→ **EXERCISE INSTRUCTIONS**:
Gather every line of the entries that includes the word "grey".

[Items listed in a dataset]

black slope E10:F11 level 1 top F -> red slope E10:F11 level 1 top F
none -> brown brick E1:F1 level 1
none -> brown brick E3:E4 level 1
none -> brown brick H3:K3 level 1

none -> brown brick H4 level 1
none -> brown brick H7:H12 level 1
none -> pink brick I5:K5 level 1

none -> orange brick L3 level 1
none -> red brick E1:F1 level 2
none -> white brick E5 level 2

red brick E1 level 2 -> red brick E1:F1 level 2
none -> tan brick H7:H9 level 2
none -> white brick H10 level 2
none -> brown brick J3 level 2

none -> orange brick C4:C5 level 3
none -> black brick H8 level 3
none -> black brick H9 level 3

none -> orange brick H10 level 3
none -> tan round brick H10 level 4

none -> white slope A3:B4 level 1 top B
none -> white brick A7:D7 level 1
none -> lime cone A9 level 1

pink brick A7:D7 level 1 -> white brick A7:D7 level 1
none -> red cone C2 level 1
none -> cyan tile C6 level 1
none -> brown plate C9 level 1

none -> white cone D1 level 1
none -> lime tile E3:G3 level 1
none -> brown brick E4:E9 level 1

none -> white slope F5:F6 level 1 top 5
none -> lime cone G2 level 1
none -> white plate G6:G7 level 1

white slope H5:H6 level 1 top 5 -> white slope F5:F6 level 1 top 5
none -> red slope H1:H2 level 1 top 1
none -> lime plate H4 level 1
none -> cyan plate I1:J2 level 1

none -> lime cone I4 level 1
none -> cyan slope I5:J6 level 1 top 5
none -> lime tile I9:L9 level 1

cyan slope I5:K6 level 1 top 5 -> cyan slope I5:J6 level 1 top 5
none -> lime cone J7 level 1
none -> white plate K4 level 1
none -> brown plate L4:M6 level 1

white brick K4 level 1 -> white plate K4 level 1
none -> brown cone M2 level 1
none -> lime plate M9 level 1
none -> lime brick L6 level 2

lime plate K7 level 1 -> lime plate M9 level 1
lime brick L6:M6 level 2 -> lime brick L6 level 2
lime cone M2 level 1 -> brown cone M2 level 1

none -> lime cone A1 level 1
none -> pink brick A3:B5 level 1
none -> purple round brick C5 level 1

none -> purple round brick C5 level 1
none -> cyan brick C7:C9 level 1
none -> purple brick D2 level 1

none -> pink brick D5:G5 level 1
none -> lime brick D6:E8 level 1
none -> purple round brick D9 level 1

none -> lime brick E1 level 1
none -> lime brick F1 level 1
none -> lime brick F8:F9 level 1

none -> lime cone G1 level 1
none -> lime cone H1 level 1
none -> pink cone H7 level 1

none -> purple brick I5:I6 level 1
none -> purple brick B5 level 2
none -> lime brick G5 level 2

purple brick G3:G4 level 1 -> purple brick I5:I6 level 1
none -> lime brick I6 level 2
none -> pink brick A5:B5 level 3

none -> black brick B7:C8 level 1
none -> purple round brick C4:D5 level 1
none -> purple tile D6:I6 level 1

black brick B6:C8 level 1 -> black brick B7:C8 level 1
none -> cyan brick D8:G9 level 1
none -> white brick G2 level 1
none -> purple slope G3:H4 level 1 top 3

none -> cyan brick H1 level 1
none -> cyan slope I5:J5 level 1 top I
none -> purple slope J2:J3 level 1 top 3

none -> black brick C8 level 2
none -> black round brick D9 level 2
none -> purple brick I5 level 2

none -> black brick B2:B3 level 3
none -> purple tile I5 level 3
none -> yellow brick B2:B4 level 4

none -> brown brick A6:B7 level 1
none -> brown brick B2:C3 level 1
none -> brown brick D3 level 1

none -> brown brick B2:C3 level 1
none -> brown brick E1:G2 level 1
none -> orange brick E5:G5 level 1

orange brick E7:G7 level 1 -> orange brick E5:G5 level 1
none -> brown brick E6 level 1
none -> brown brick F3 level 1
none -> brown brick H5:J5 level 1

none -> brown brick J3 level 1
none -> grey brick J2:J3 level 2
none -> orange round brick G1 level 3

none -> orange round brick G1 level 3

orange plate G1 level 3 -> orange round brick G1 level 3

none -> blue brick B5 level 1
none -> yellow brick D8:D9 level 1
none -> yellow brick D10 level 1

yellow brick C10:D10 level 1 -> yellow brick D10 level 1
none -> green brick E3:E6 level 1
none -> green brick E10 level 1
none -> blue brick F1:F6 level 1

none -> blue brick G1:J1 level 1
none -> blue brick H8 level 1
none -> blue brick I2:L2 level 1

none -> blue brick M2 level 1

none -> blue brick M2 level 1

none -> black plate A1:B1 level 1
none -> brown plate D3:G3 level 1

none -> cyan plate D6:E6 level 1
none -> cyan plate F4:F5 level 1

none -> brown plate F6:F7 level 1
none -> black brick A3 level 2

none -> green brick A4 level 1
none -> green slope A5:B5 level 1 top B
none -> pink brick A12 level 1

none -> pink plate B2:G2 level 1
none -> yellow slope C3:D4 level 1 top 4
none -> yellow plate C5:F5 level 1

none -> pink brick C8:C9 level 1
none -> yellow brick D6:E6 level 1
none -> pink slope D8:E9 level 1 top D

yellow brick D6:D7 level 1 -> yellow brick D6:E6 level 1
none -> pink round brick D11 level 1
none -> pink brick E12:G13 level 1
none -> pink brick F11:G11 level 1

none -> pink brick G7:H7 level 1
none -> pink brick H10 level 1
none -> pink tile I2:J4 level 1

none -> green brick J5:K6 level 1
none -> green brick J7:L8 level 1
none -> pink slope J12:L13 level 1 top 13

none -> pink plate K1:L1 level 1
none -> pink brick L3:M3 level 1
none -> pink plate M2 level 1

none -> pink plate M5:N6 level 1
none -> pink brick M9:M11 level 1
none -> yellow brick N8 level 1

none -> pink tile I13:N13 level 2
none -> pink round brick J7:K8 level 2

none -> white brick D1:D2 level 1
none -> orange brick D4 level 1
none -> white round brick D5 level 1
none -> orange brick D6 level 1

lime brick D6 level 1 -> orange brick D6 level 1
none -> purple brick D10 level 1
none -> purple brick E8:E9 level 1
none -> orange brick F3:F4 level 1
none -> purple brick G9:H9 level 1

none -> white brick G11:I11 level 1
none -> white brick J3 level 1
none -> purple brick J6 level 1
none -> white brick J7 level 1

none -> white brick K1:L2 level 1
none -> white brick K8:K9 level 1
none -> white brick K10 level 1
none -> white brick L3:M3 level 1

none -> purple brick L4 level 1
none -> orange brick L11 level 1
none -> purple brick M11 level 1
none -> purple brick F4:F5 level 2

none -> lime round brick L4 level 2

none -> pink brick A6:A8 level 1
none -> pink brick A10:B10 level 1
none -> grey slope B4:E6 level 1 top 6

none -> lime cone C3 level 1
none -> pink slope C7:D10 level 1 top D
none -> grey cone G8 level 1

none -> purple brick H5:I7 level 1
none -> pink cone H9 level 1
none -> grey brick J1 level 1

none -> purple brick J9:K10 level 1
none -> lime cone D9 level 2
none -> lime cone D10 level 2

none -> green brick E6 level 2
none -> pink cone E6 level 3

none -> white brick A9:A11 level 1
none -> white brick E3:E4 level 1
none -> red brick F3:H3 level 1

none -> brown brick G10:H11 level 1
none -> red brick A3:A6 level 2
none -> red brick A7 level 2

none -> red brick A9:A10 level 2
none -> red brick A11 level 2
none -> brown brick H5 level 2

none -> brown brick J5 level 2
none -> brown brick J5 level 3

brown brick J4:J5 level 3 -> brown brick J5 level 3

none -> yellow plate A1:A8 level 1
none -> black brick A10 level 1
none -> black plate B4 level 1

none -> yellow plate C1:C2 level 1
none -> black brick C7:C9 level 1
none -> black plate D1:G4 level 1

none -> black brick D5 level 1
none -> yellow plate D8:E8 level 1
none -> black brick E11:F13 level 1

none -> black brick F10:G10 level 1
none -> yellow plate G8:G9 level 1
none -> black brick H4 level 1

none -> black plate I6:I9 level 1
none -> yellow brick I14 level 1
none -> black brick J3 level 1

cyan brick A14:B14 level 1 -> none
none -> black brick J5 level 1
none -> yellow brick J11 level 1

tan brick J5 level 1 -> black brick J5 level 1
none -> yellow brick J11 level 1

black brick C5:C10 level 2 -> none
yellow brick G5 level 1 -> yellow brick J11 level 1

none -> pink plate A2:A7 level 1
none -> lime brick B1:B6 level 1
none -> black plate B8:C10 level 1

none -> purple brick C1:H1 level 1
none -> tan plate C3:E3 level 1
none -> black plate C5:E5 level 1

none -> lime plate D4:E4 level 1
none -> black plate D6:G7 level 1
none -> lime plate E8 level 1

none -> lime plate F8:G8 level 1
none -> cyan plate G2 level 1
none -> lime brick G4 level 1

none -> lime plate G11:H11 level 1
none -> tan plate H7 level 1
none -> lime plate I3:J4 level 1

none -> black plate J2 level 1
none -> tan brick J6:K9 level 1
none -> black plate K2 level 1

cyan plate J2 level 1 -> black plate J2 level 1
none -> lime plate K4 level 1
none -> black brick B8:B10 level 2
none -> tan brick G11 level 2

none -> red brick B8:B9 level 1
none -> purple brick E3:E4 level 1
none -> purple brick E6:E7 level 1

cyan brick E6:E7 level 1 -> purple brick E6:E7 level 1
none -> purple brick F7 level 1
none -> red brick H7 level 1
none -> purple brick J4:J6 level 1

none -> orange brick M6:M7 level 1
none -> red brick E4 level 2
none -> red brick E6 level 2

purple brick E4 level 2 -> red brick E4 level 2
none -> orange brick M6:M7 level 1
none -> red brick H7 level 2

→ **OUTPUT OF THE TASK**:
none -> grey brick J2:J3 level 2
none -> grey slope B4:E6 level 1 top 6
none -> grey cone G8 level 1
none -> grey brick J1 level 1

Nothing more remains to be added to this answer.